[Spatial reasoning data based on images]
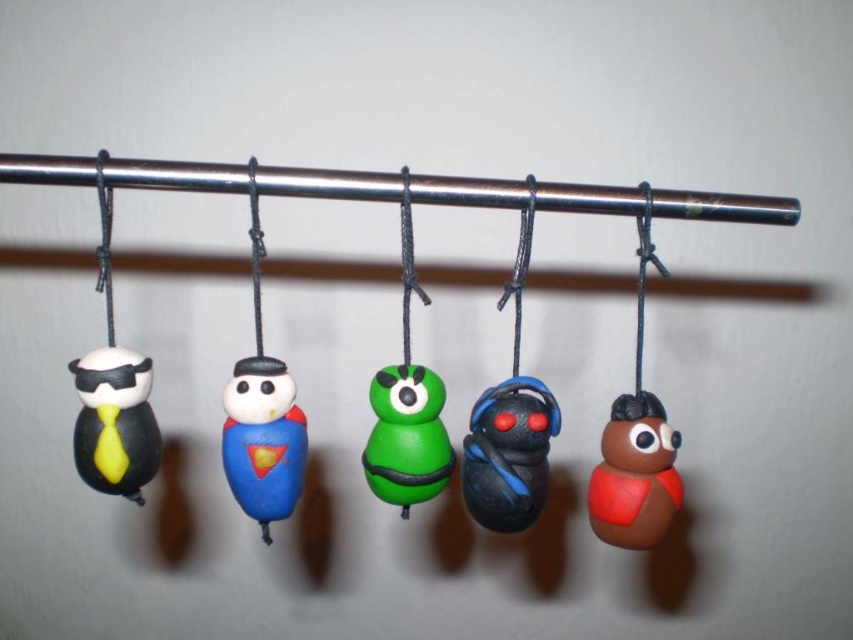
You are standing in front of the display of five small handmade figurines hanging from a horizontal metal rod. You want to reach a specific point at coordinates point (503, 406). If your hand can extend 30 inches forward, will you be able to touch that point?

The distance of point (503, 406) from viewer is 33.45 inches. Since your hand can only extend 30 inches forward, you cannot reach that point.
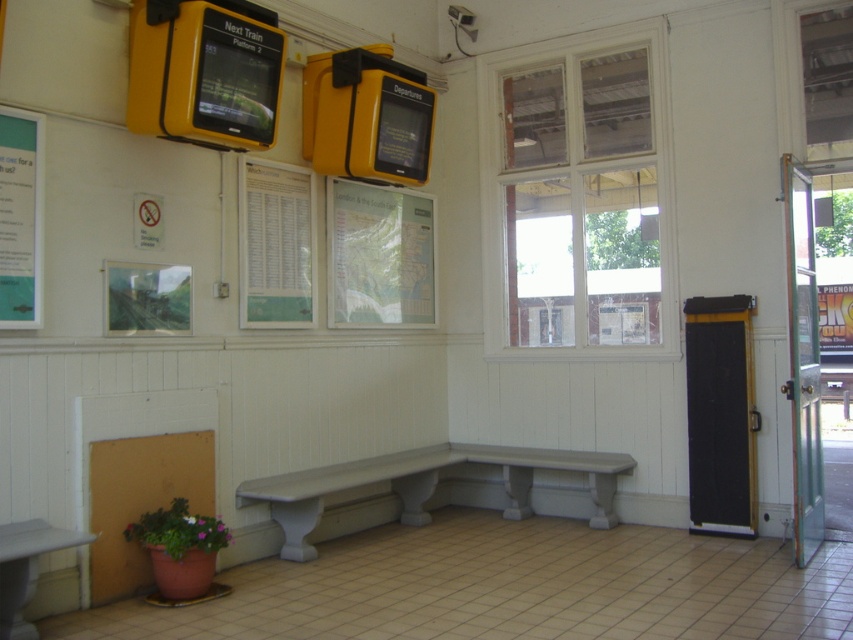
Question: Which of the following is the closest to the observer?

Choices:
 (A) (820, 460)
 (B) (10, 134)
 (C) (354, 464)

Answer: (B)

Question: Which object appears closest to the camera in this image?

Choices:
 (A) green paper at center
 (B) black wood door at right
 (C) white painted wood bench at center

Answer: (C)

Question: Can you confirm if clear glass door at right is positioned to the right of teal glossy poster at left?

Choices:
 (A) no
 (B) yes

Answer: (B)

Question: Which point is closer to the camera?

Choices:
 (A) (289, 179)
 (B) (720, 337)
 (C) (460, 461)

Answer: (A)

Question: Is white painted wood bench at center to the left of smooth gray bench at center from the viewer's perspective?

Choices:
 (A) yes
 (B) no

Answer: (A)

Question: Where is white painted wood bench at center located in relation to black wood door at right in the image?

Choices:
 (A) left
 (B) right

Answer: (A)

## Given instruction
Copy the entries word for word, starting at the line that contains "Question: Which of" and stopping after the line that contains "Answer: (C)".

## Exercise result
Question: Which of the following is the closest to the observer?

Choices:
 (A) (820, 460)
 (B) (10, 134)
 (C) (354, 464)

Answer: (B)

Question: Which object appears closest to the camera in this image?

Choices:
 (A) green paper at center
 (B) black wood door at right
 (C) white painted wood bench at center

Answer: (C)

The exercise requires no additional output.